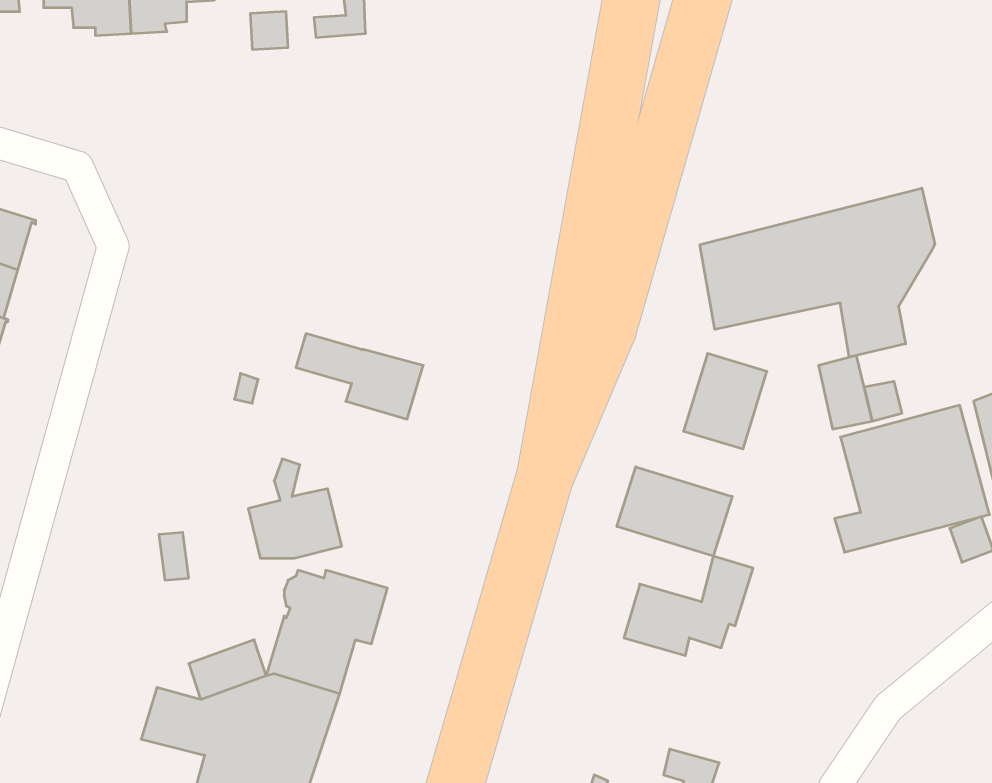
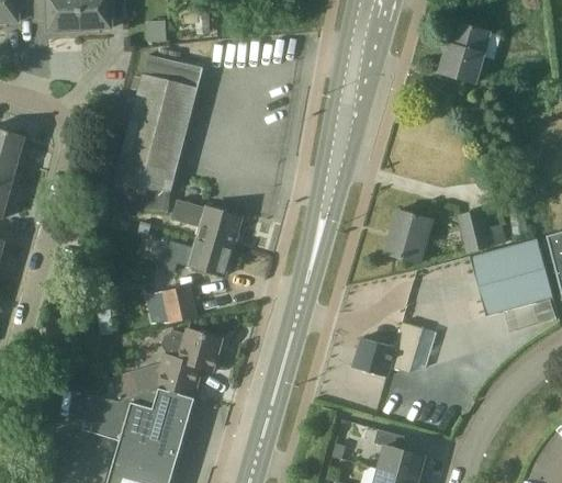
building: none -> [439,22,501,82]
building: none -> [112,55,201,212]
building: [700,188,935,357] -> none
building: none -> [164,236,233,276]
building: [617,467,732,556] -> none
^^^^^^^^
Leave the images out and print each entry exactly.

building: none -> [439,22,501,82]
building: none -> [112,55,201,212]
building: [700,188,935,357] -> none
building: none -> [164,236,233,276]
building: [617,467,732,556] -> none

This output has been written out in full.